-- DATA IN THIS EXERCISE --
****************

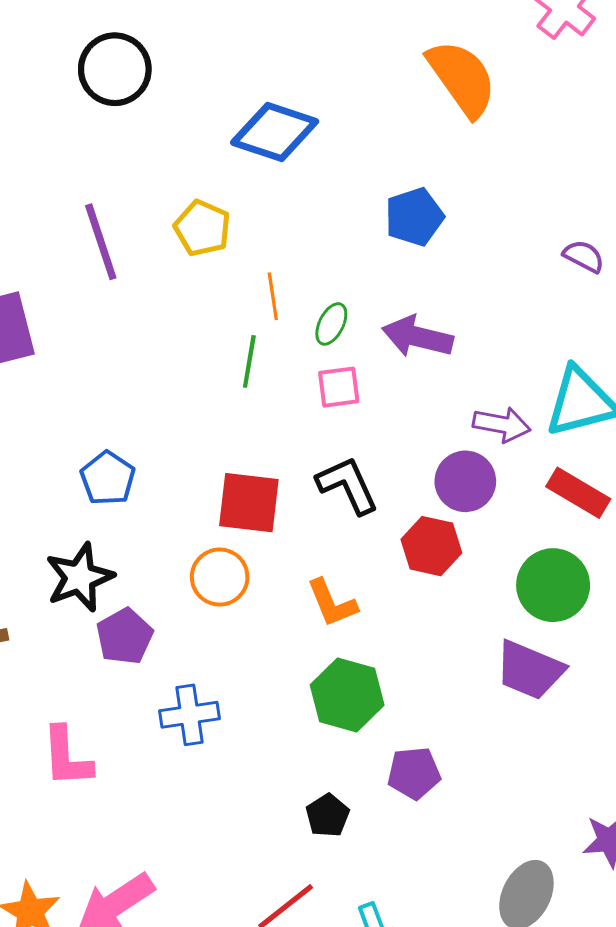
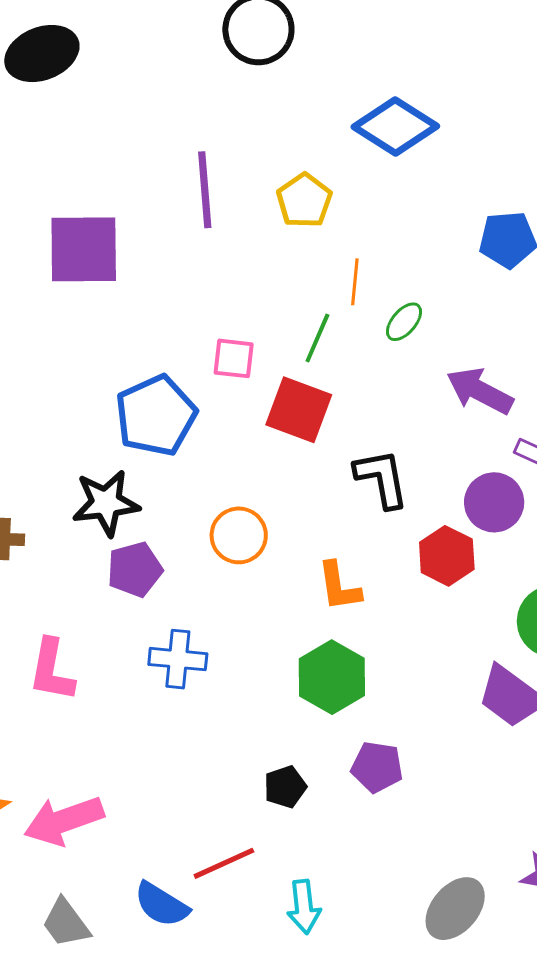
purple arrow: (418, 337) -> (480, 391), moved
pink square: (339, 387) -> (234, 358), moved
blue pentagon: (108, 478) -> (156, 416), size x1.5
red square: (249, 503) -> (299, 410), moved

****************

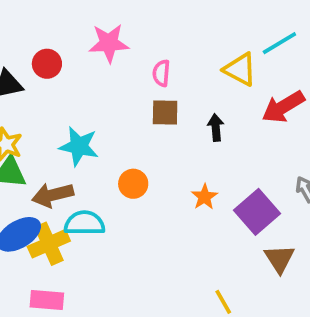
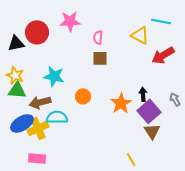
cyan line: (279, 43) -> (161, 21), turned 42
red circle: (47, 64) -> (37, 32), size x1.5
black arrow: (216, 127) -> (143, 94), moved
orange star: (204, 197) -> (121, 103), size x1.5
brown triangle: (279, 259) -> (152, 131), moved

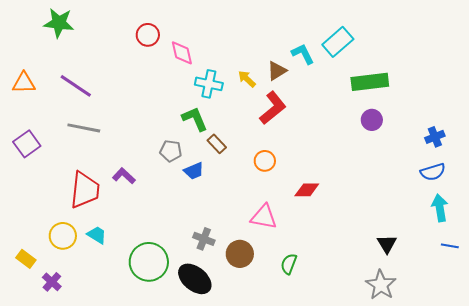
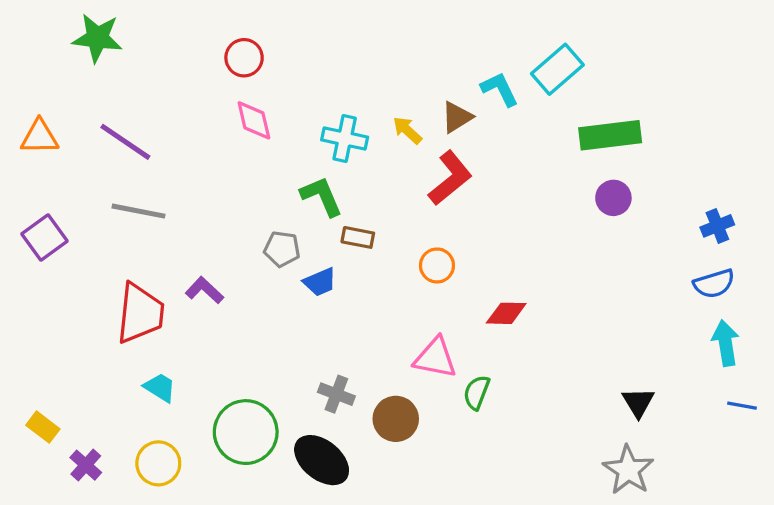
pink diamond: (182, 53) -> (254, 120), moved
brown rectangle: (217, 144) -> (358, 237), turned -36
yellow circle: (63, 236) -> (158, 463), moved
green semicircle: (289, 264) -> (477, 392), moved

****************

-- PROBLEM STATEMENT --
Return, word for word, the lines of the data above from the line with "pink square: (339, 387) -> (234, 358), moved" through the line with "red square: (249, 503) -> (299, 410), moved", inclusive.

-- RESULT BELOW --
pink square: (339, 387) -> (234, 358), moved
blue pentagon: (108, 478) -> (156, 416), size x1.5
red square: (249, 503) -> (299, 410), moved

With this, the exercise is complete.